• Task details:
Begin at the line that has "garnek (fioletowy) 353,321", stop after the line that has "szczoteczka do zębów (brązowy) 313,267", and print exactly those lines from the records below, without any pictures.

[Before-and-after object lists]

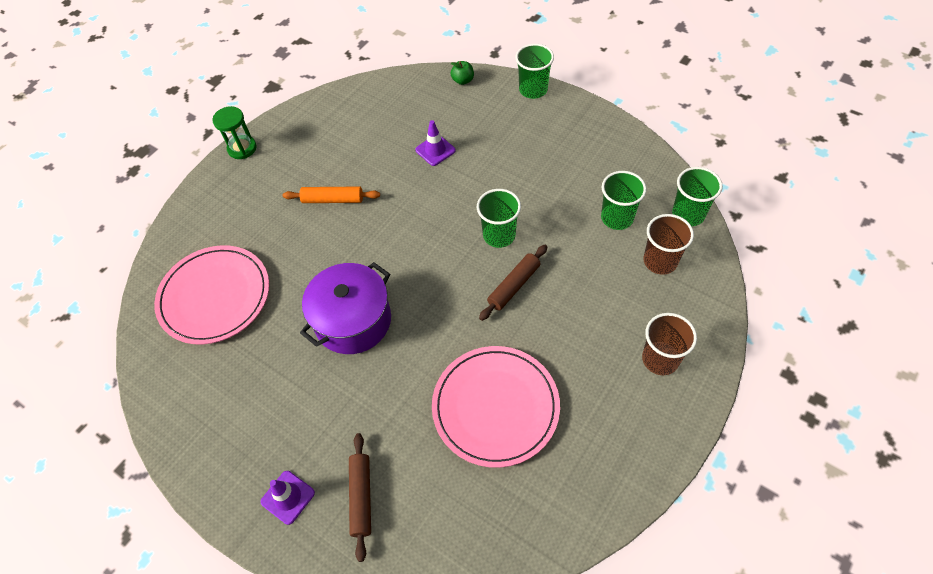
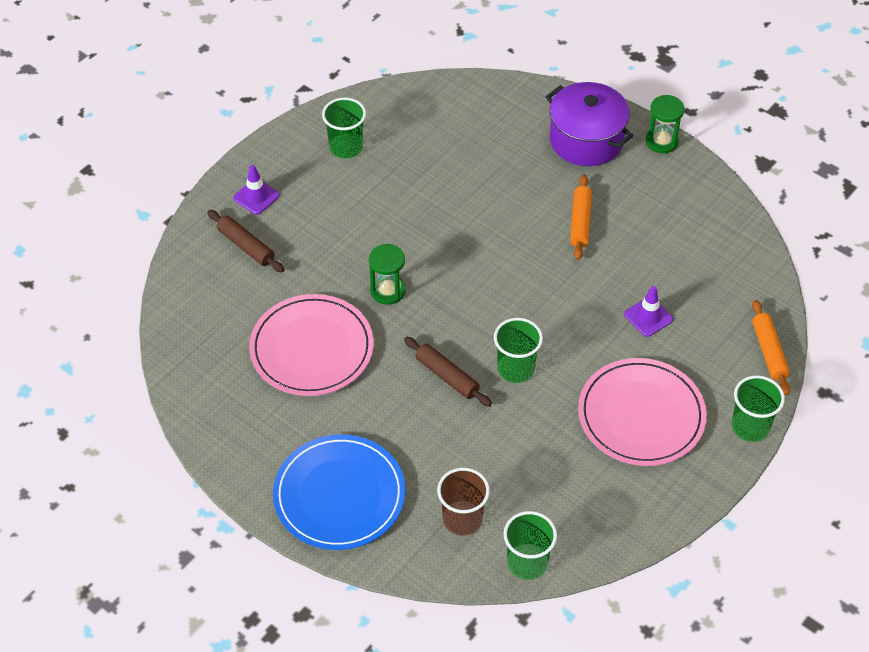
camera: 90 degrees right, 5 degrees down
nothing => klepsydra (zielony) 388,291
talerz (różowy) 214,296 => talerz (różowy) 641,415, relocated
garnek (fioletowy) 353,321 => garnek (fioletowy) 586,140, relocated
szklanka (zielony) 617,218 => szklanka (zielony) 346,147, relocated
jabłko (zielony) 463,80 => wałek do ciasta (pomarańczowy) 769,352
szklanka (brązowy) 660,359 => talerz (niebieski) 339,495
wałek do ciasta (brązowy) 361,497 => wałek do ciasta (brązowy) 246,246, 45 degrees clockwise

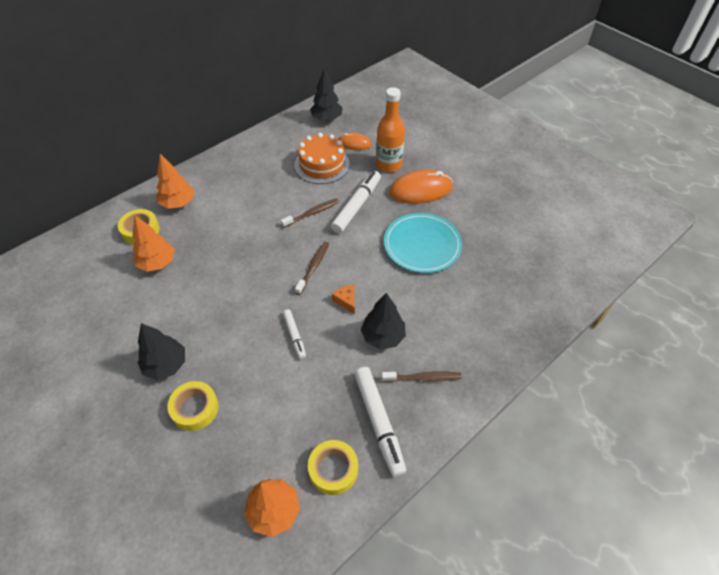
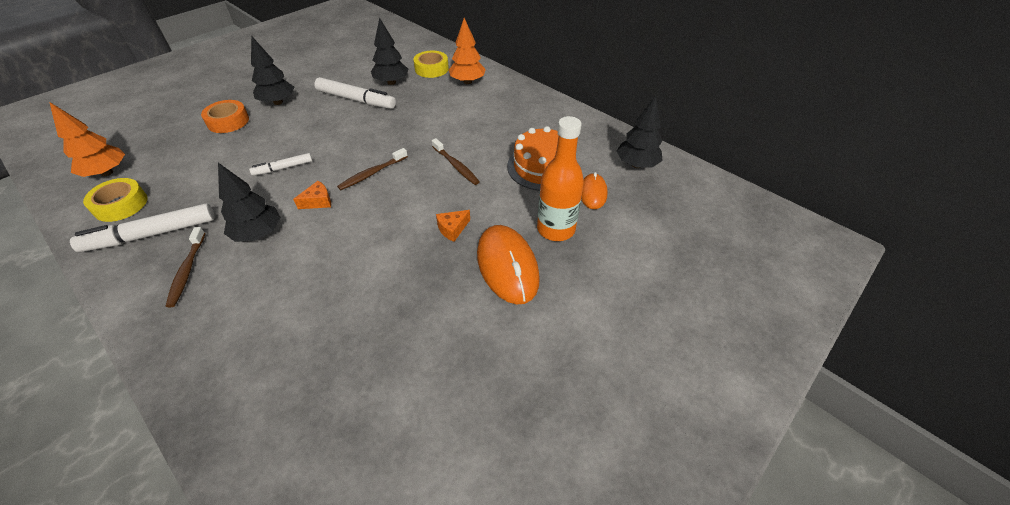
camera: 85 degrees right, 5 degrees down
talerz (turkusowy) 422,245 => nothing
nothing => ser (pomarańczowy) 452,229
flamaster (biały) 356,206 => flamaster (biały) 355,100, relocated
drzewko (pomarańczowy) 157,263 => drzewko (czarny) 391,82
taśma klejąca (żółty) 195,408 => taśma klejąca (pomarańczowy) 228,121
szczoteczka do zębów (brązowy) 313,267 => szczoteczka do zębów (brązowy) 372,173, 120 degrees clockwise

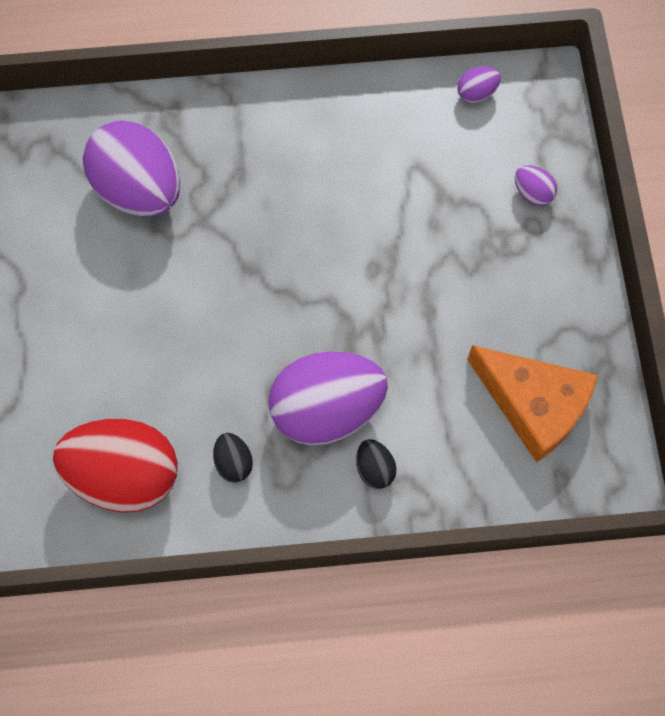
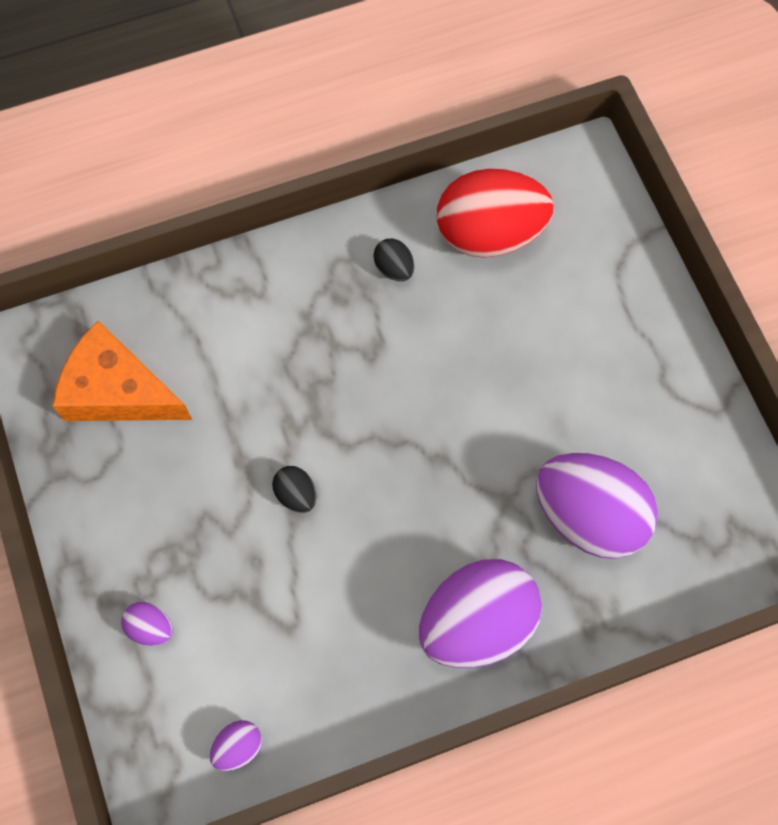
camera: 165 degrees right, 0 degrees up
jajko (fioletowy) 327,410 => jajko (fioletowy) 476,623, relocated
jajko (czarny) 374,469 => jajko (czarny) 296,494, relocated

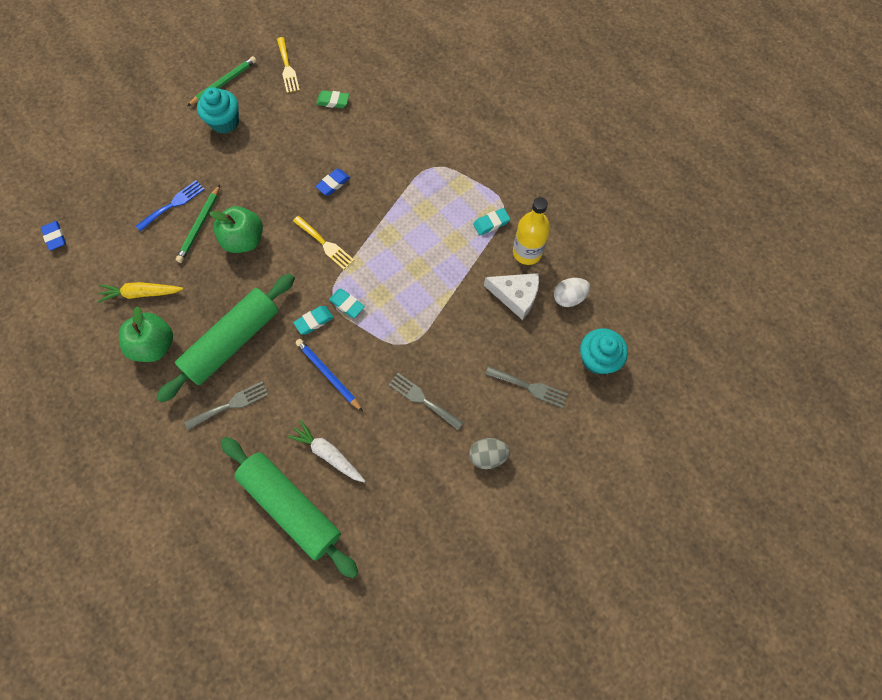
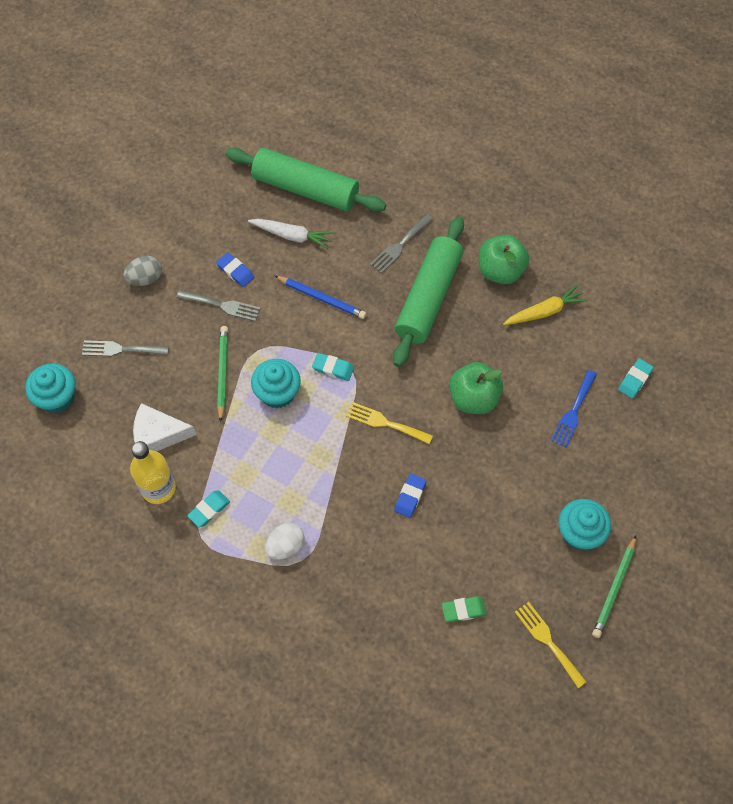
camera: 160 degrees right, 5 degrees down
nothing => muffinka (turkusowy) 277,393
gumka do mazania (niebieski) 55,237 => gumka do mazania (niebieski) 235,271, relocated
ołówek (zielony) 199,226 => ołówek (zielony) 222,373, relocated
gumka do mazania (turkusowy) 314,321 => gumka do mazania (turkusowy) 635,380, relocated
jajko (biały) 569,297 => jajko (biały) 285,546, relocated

• Response for this exercise:
garnek (fioletowy) 353,321 => garnek (fioletowy) 586,140, relocated
szklanka (zielony) 617,218 => szklanka (zielony) 346,147, relocated
jabłko (zielony) 463,80 => wałek do ciasta (pomarańczowy) 769,352
szklanka (brązowy) 660,359 => talerz (niebieski) 339,495
wałek do ciasta (brązowy) 361,497 => wałek do ciasta (brązowy) 246,246, 45 degrees clockwise

camera: 85 degrees right, 5 degrees down
talerz (turkusowy) 422,245 => nothing
nothing => ser (pomarańczowy) 452,229
flamaster (biały) 356,206 => flamaster (biały) 355,100, relocated
drzewko (pomarańczowy) 157,263 => drzewko (czarny) 391,82
taśma klejąca (żółty) 195,408 => taśma klejąca (pomarańczowy) 228,121
szczoteczka do zębów (brązowy) 313,267 => szczoteczka do zębów (brązowy) 372,173, 120 degrees clockwise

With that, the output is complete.